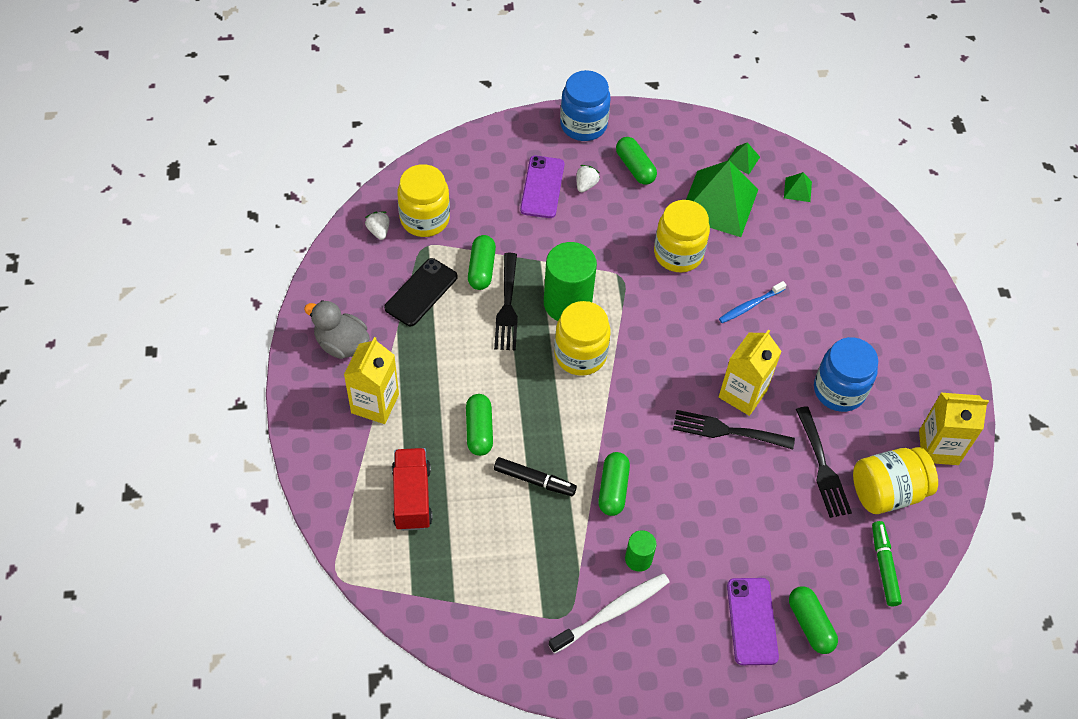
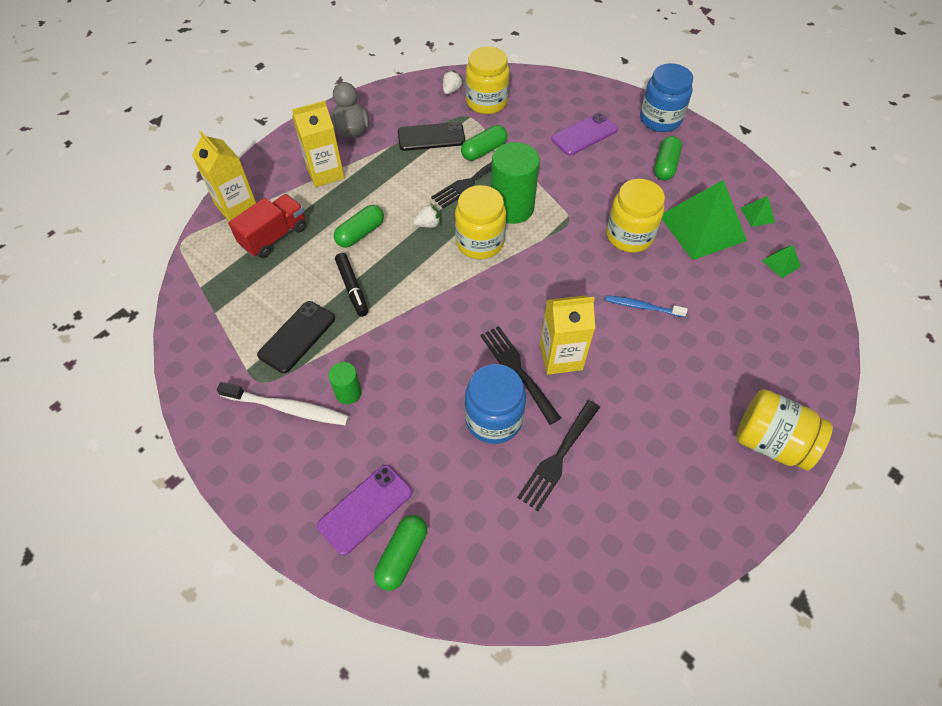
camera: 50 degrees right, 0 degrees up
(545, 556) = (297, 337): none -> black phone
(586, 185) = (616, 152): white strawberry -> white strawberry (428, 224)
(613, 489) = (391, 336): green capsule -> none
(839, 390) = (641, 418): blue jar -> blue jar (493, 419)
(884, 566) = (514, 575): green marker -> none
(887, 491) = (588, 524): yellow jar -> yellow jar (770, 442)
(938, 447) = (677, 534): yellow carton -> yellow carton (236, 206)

────────────────────

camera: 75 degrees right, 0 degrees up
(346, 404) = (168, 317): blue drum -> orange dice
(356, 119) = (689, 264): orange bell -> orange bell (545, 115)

────────────────────

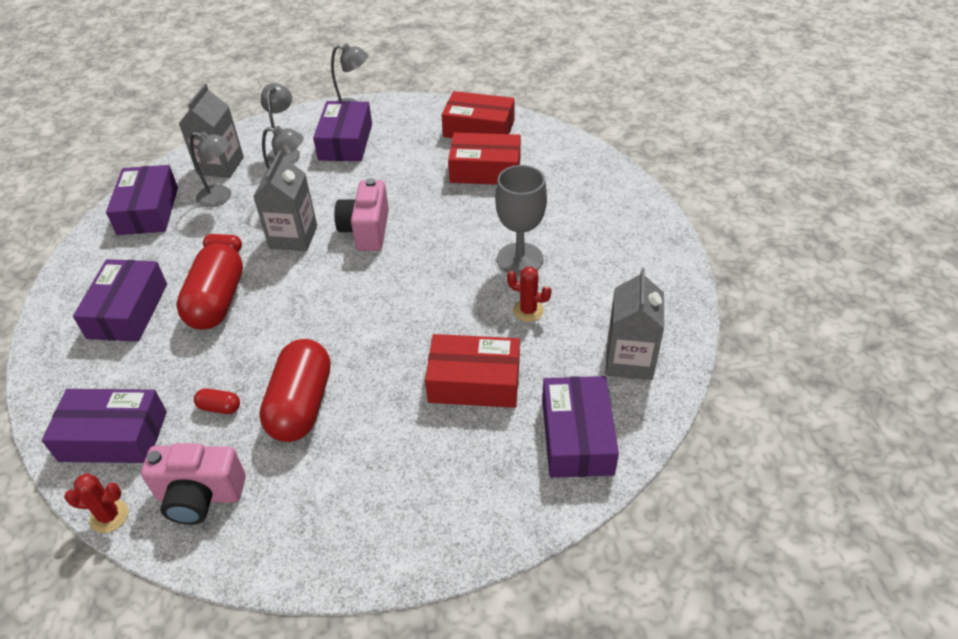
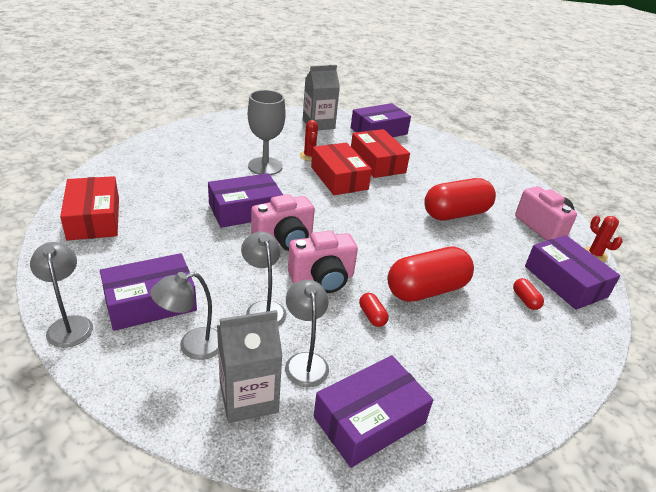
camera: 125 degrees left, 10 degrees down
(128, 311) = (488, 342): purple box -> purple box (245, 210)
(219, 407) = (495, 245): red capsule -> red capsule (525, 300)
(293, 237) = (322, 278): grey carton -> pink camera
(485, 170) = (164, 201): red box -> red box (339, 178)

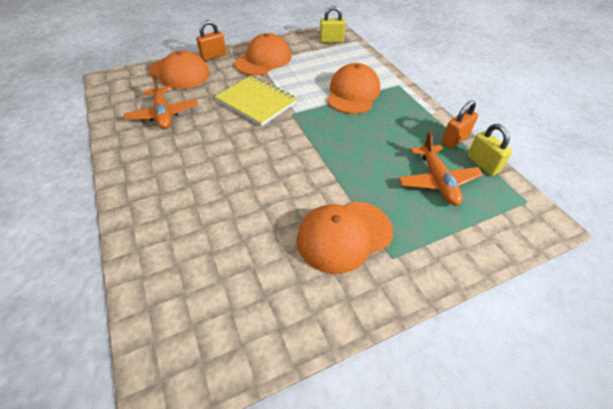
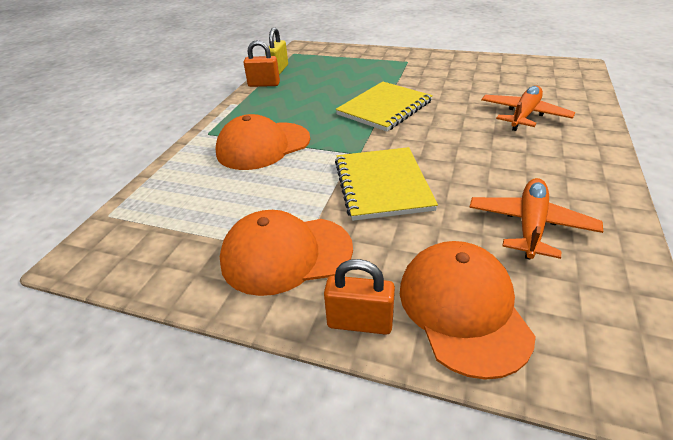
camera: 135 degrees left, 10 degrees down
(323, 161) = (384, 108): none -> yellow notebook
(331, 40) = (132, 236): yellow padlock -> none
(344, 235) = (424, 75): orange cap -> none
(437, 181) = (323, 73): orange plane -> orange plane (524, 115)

────────────────────

[WHAT TO WORK ON] Each line of the entries that contains the word "right" should be listed.

[RESPONSE FOR THIS EXERCISE]
camera: 50 degrees right, 0 degrees up
camera: 75 degrees right, 0 degrees up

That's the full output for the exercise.